▸ **Your objective**: Reproduce every item below verbatim, line for line, leaving out the pictures.

▸ **Records for this task**:
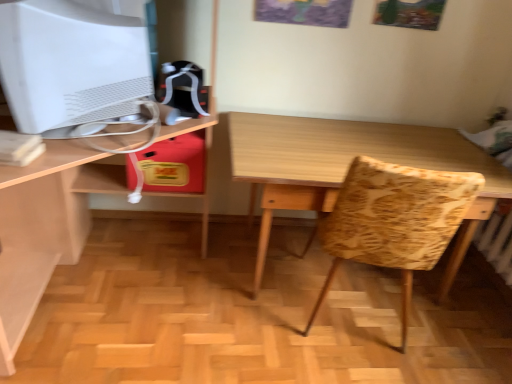
Question: Relative to wooden table at center, is wooden desk at center in front or behind?

Choices:
 (A) behind
 (B) front

Answer: (B)

Question: From the image's perspective, is wooden desk at center located above or below wooden table at center?

Choices:
 (A) below
 (B) above

Answer: (B)

Question: Which object is the farthest from the patterned fabric swivel chair at center?

Choices:
 (A) wooden table at center
 (B) wooden desk at center
 (C) white matte computer monitor at upper left

Answer: (B)

Question: Estimate the real-world distances between objects in this image. Which object is farther from the wooden table at center?

Choices:
 (A) white matte computer monitor at upper left
 (B) patterned fabric swivel chair at center
 (C) wooden desk at center

Answer: (C)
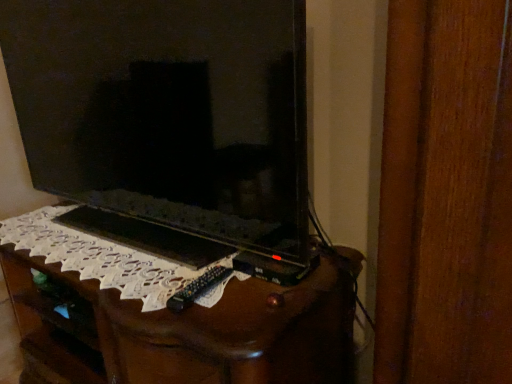
This screenshot has width=512, height=384. Describe the element at coordinates (187, 314) in the screenshot. I see `wooden tv stand at center` at that location.

What is the approximate width of wooden tv stand at center?

The width of wooden tv stand at center is 24.24 inches.

Locate an element on the screen. Image resolution: width=512 pixels, height=384 pixels. wooden tv stand at center is located at coordinates (187, 314).

The width and height of the screenshot is (512, 384). What are the coordinates of `matte black tv at center` in the screenshot? It's located at (168, 112).

Image resolution: width=512 pixels, height=384 pixels. What do you see at coordinates (168, 112) in the screenshot?
I see `matte black tv at center` at bounding box center [168, 112].

Measure the distance between point (183, 103) and camera.

Point (183, 103) and camera are 38.31 inches apart.

Locate an element on the screen. wooden tv stand at center is located at coordinates click(x=187, y=314).

In the image, is matte black tv at center on the left side or the right side of wooden tv stand at center?

matte black tv at center is to the left of wooden tv stand at center.

Relative to wooden tv stand at center, is matte black tv at center in front or behind?

Clearly, matte black tv at center is in front of wooden tv stand at center.

Which point is more distant from viewer, (220, 193) or (48, 243)?

Point (48, 243)

From the image's perspective, is matte black tv at center positioned above or below wooden tv stand at center?

matte black tv at center is situated higher than wooden tv stand at center in the image.

From a real-world perspective, which object stands above the other?

From a 3D spatial view, matte black tv at center is above.

In terms of width, does matte black tv at center look wider or thinner when compared to wooden tv stand at center?

Clearly, matte black tv at center has less width compared to wooden tv stand at center.

Considering the relative sizes of matte black tv at center and wooden tv stand at center in the image provided, is matte black tv at center shorter than wooden tv stand at center?

In fact, matte black tv at center may be taller than wooden tv stand at center.

Consider the image. Who is smaller, matte black tv at center or wooden tv stand at center?

matte black tv at center.

Choose the correct answer: Is matte black tv at center inside wooden tv stand at center or outside it?

The correct answer is: outside.

Are matte black tv at center and wooden tv stand at center located far from each other?

They are positioned close to each other.

Consider the image. Is matte black tv at center turned away from wooden tv stand at center?

That's not correct — matte black tv at center is not looking away from wooden tv stand at center.

This screenshot has width=512, height=384. Identify the location of furniture below the matte black tv at center (from the image's perspective). (187, 314).

Does wooden tv stand at center appear on the right side of matte black tv at center?

Correct, you'll find wooden tv stand at center to the right of matte black tv at center.

Looking at this image, is the depth of wooden tv stand at center less than that of matte black tv at center?

No, it is not.

Which is farther from the camera, [102,312] or [80,51]?

The point [80,51] is behind.

Looking at this image, from the image's perspective, is wooden tv stand at center on top of matte black tv at center?

No, from the image's perspective, wooden tv stand at center is not on top of matte black tv at center.

From a real-world perspective, is wooden tv stand at center positioned over matte black tv at center based on gravity?

Incorrect, from a real-world perspective, wooden tv stand at center is lower than matte black tv at center.

Does wooden tv stand at center have a lesser width compared to matte black tv at center?

No.

Is wooden tv stand at center shorter than matte black tv at center?

Indeed, wooden tv stand at center has a lesser height compared to matte black tv at center.

Who is smaller, wooden tv stand at center or matte black tv at center?

With smaller size is matte black tv at center.

In the scene shown: Is wooden tv stand at center completely or partially outside of matte black tv at center?

Yes.

Is wooden tv stand at center next to matte black tv at center?

No, wooden tv stand at center is not with matte black tv at center.

Could you tell me if wooden tv stand at center is facing matte black tv at center?

No, wooden tv stand at center is not facing towards matte black tv at center.

At what (x,y) coordinates should I click in order to perform the action: click on television located above the wooden tv stand at center (from a real-world perspective). Please return your answer as a coordinate pair (x, y). Looking at the image, I should click on (168, 112).

The height and width of the screenshot is (384, 512). What are the coordinates of `television in front of the wooden tv stand at center` in the screenshot? It's located at (168, 112).

Locate an element on the screen. The height and width of the screenshot is (384, 512). television located above the wooden tv stand at center (from the image's perspective) is located at coordinates (168, 112).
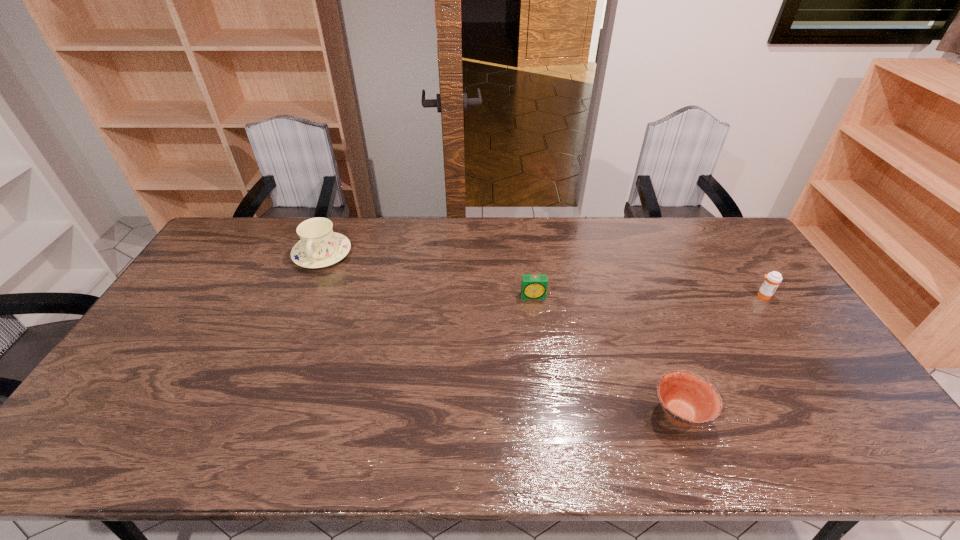
I want to click on chinaware, so click(319, 246).

I want to click on the farthest object, so click(x=319, y=246).

Locate an element on the screen. medicine is located at coordinates (773, 279).

This screenshot has height=540, width=960. I want to click on the second object from left to right, so click(x=533, y=287).

This screenshot has height=540, width=960. Identify the location of bowl. (687, 399).

Where is `the nearest object`? The width and height of the screenshot is (960, 540). the nearest object is located at coordinates (687, 399).

Where is `free space located 0.210m on the handle side of the tallest object`? free space located 0.210m on the handle side of the tallest object is located at coordinates (295, 319).

Where is `free space located 0.270m on the left of the rightmost object`? This screenshot has height=540, width=960. free space located 0.270m on the left of the rightmost object is located at coordinates (670, 295).

Where is `vacant space located on the front-facing side of the alarm clock`? The height and width of the screenshot is (540, 960). vacant space located on the front-facing side of the alarm clock is located at coordinates tap(541, 359).

What are the coordinates of `vacant space located on the back of the third object from left to right` in the screenshot? It's located at pyautogui.click(x=660, y=362).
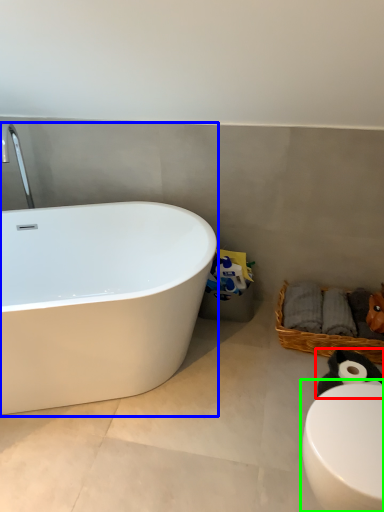
Question: Considering the real-world distances, which object is closest to animal (highlighted by a red box)? bathtub (highlighted by a blue box) or toilet (highlighted by a green box).

Choices:
 (A) bathtub
 (B) toilet

Answer: (B)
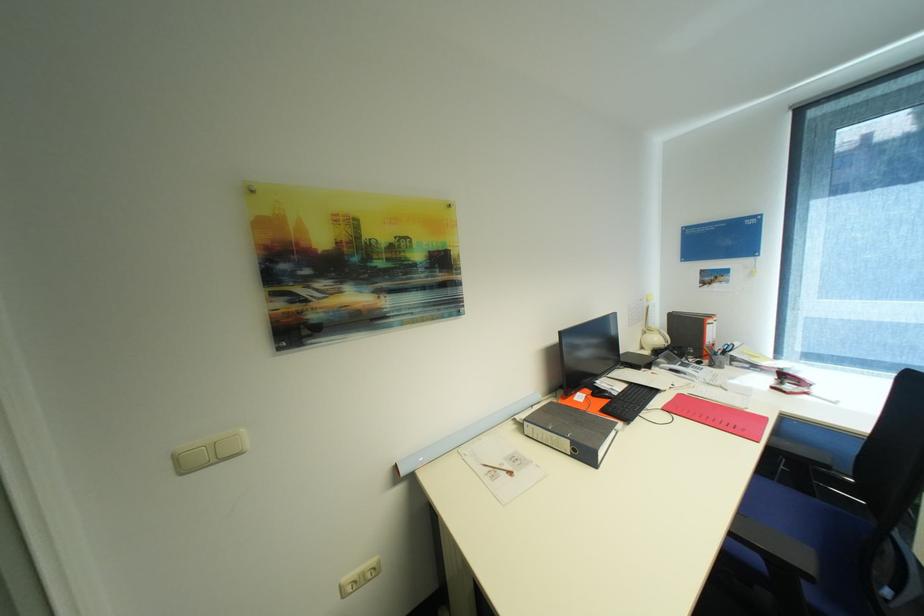
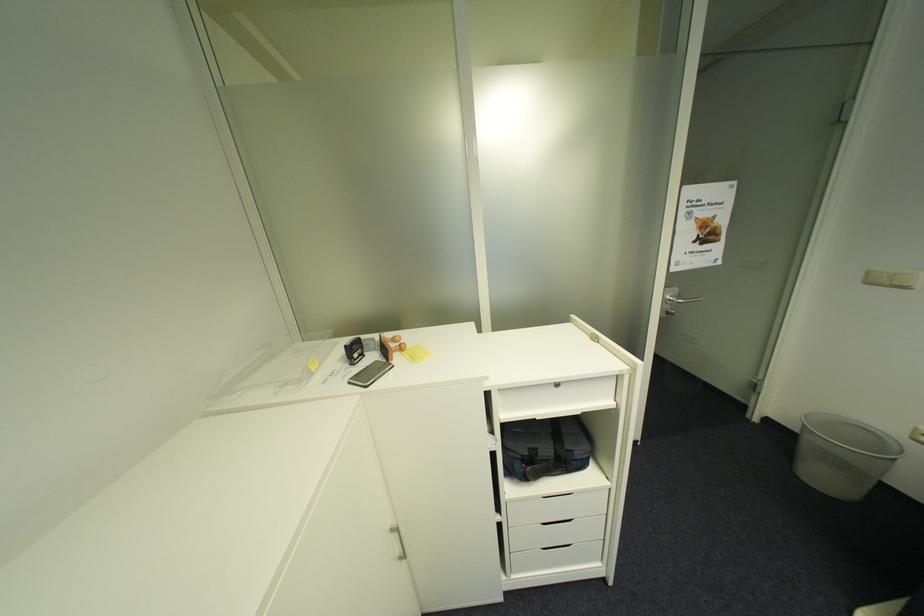
Locate, in the second image, the point that corresponds to pixel 222 461 in the first image.

(895, 285)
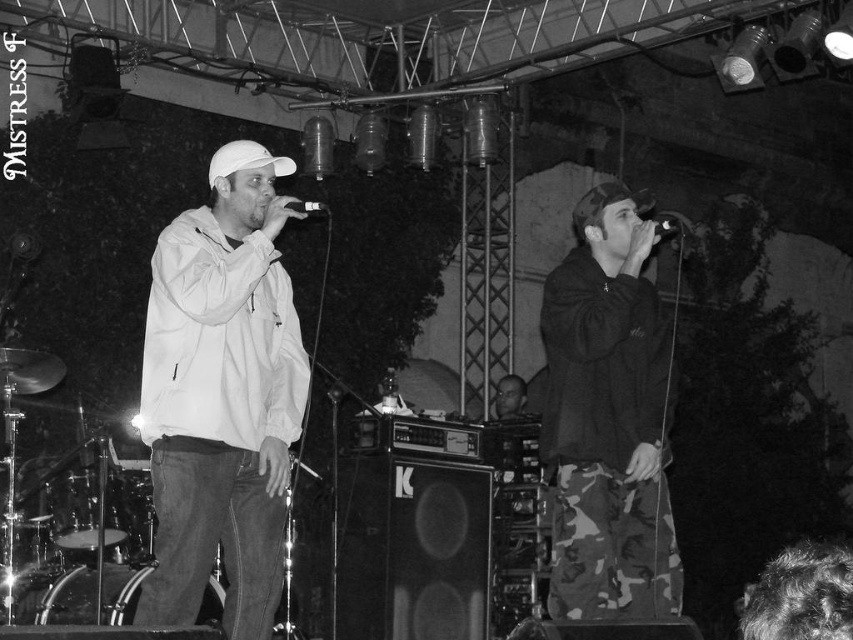
You are a stagehand setting up for a performance. You need to place a new amplifier that is the same size as the metallic black microphone at center between the camo pants at right and the drum set on the left. Will the amplifier fit between them?

The camo pants at right has a larger size compared to the metallic black microphone at center. Since the amplifier is the same size as the microphone, it will fit between the camo pants at right and the drum set on the left as there is sufficient space.

In the scene shown: You are a photographer at the back of the venue and want to take a photo of the smooth skin head at center and the metallic black microphone at center. Which object will appear larger in your photo?

The smooth skin head at center is taller than the metallic black microphone at center, so it will appear larger in the photo.

You are a photographer adjusting the lighting for a stage performance. You need to ensure that the spotlight hits the smooth skin head at center. Given that the spotlight is currently positioned at point (x=509, y=396), is it correctly aimed?

The point (x=509, y=396) corresponds to the smooth skin head at center, so yes, the spotlight is correctly aimed at the smooth skin head at center.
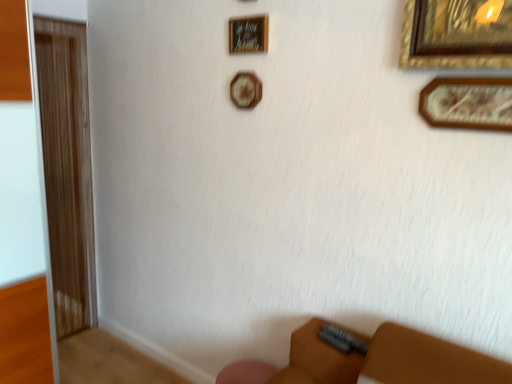
Question: Is wooden picture frame at upper right, which is the third picture frame from back to front, located within brown wood screen door at left?

Choices:
 (A) no
 (B) yes

Answer: (A)

Question: Is brown wood screen door at left placed right next to wooden picture frame at upper right, the 1th picture frame when ordered from right to left?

▸ **Solution for this problem**:
Question: Relative to wooden table at center, is wooden desk at center in front or behind?

Choices:
 (A) behind
 (B) front

Answer: (B)

Question: From the image's perspective, is wooden desk at center located above or below wooden table at center?

Choices:
 (A) below
 (B) above

Answer: (B)

Question: Which object is the farthest from the patterned fabric swivel chair at center?

Choices:
 (A) wooden table at center
 (B) wooden desk at center
 (C) white matte computer monitor at upper left

Answer: (B)

Question: Estimate the real-world distances between objects in this image. Which object is farther from the wooden table at center?

Choices:
 (A) white matte computer monitor at upper left
 (B) patterned fabric swivel chair at center
 (C) wooden desk at center

Answer: (C)
This screenshot has width=512, height=384. Describe the element at coordinates (187, 314) in the screenshot. I see `wooden tv stand at center` at that location.

What is the approximate width of wooden tv stand at center?

The width of wooden tv stand at center is 24.24 inches.

Locate an element on the screen. Image resolution: width=512 pixels, height=384 pixels. wooden tv stand at center is located at coordinates (187, 314).

The width and height of the screenshot is (512, 384). What are the coordinates of `matte black tv at center` in the screenshot? It's located at (168, 112).

Image resolution: width=512 pixels, height=384 pixels. What do you see at coordinates (168, 112) in the screenshot?
I see `matte black tv at center` at bounding box center [168, 112].

Measure the distance between point (183, 103) and camera.

Point (183, 103) and camera are 38.31 inches apart.

Locate an element on the screen. wooden tv stand at center is located at coordinates click(x=187, y=314).

In the image, is matte black tv at center on the left side or the right side of wooden tv stand at center?

matte black tv at center is to the left of wooden tv stand at center.

Relative to wooden tv stand at center, is matte black tv at center in front or behind?

Clearly, matte black tv at center is in front of wooden tv stand at center.

Which point is more distant from viewer, (220, 193) or (48, 243)?

Point (48, 243)

From the image's perspective, is matte black tv at center positioned above or below wooden tv stand at center?

matte black tv at center is situated higher than wooden tv stand at center in the image.

From a real-world perspective, which object stands above the other?

From a 3D spatial view, matte black tv at center is above.

In terms of width, does matte black tv at center look wider or thinner when compared to wooden tv stand at center?

Clearly, matte black tv at center has less width compared to wooden tv stand at center.

Considering the relative sizes of matte black tv at center and wooden tv stand at center in the image provided, is matte black tv at center shorter than wooden tv stand at center?

In fact, matte black tv at center may be taller than wooden tv stand at center.

Consider the image. Who is smaller, matte black tv at center or wooden tv stand at center?

matte black tv at center.

Choose the correct answer: Is matte black tv at center inside wooden tv stand at center or outside it?

The correct answer is: outside.

Are matte black tv at center and wooden tv stand at center located far from each other?

They are positioned close to each other.

Consider the image. Is matte black tv at center turned away from wooden tv stand at center?

That's not correct — matte black tv at center is not looking away from wooden tv stand at center.

This screenshot has width=512, height=384. Identify the location of furniture below the matte black tv at center (from the image's perspective). (187, 314).

Does wooden tv stand at center appear on the right side of matte black tv at center?

Correct, you'll find wooden tv stand at center to the right of matte black tv at center.

Looking at this image, is the depth of wooden tv stand at center less than that of matte black tv at center?

No, it is not.

Which is farther from the camera, [102,312] or [80,51]?

The point [80,51] is behind.

Looking at this image, from the image's perspective, is wooden tv stand at center on top of matte black tv at center?

No, from the image's perspective, wooden tv stand at center is not on top of matte black tv at center.

From a real-world perspective, is wooden tv stand at center positioned over matte black tv at center based on gravity?

Incorrect, from a real-world perspective, wooden tv stand at center is lower than matte black tv at center.

Does wooden tv stand at center have a lesser width compared to matte black tv at center?

No.

Is wooden tv stand at center shorter than matte black tv at center?

Indeed, wooden tv stand at center has a lesser height compared to matte black tv at center.

Who is smaller, wooden tv stand at center or matte black tv at center?

With smaller size is matte black tv at center.

In the scene shown: Is wooden tv stand at center completely or partially outside of matte black tv at center?

Yes.

Is wooden tv stand at center next to matte black tv at center?

No, wooden tv stand at center is not with matte black tv at center.

Could you tell me if wooden tv stand at center is facing matte black tv at center?

No, wooden tv stand at center is not facing towards matte black tv at center.

At what (x,y) coordinates should I click in order to perform the action: click on television located above the wooden tv stand at center (from a real-world perspective). Please return your answer as a coordinate pair (x, y). Looking at the image, I should click on (168, 112).

The height and width of the screenshot is (384, 512). What are the coordinates of `television in front of the wooden tv stand at center` in the screenshot? It's located at (168, 112).

Locate an element on the screen. The height and width of the screenshot is (384, 512). television located above the wooden tv stand at center (from the image's perspective) is located at coordinates (168, 112).
I want to click on chinaware, so click(319, 246).

I want to click on the farthest object, so click(x=319, y=246).

Locate an element on the screen. medicine is located at coordinates (773, 279).

This screenshot has height=540, width=960. I want to click on the second object from left to right, so click(x=533, y=287).

This screenshot has height=540, width=960. Identify the location of bowl. (687, 399).

Where is `the nearest object`? The width and height of the screenshot is (960, 540). the nearest object is located at coordinates (687, 399).

Where is `free space located 0.210m on the handle side of the tallest object`? free space located 0.210m on the handle side of the tallest object is located at coordinates (295, 319).

Where is `free space located 0.270m on the left of the rightmost object`? This screenshot has height=540, width=960. free space located 0.270m on the left of the rightmost object is located at coordinates (670, 295).

Where is `vacant space located on the front-facing side of the alarm clock`? The height and width of the screenshot is (540, 960). vacant space located on the front-facing side of the alarm clock is located at coordinates tap(541, 359).

What are the coordinates of `vacant space located on the back of the third object from left to right` in the screenshot? It's located at pyautogui.click(x=660, y=362).
Question: Considering the real-world distances, which object is closest to animal (highlighted by a red box)? bathtub (highlighted by a blue box) or toilet (highlighted by a green box).

Choices:
 (A) bathtub
 (B) toilet

Answer: (B)
Locate, in the second image, the point that corresponds to pixel 222 461 in the first image.

(895, 285)
You are a stagehand setting up for a performance. You need to place a new amplifier that is the same size as the metallic black microphone at center between the camo pants at right and the drum set on the left. Will the amplifier fit between them?

The camo pants at right has a larger size compared to the metallic black microphone at center. Since the amplifier is the same size as the microphone, it will fit between the camo pants at right and the drum set on the left as there is sufficient space.

In the scene shown: You are a photographer at the back of the venue and want to take a photo of the smooth skin head at center and the metallic black microphone at center. Which object will appear larger in your photo?

The smooth skin head at center is taller than the metallic black microphone at center, so it will appear larger in the photo.

You are a photographer adjusting the lighting for a stage performance. You need to ensure that the spotlight hits the smooth skin head at center. Given that the spotlight is currently positioned at point (x=509, y=396), is it correctly aimed?

The point (x=509, y=396) corresponds to the smooth skin head at center, so yes, the spotlight is correctly aimed at the smooth skin head at center.
Question: Is wooden picture frame at upper right, which is the third picture frame from back to front, located within brown wood screen door at left?

Choices:
 (A) no
 (B) yes

Answer: (A)

Question: Is brown wood screen door at left placed right next to wooden picture frame at upper right, the 1th picture frame when ordered from right to left?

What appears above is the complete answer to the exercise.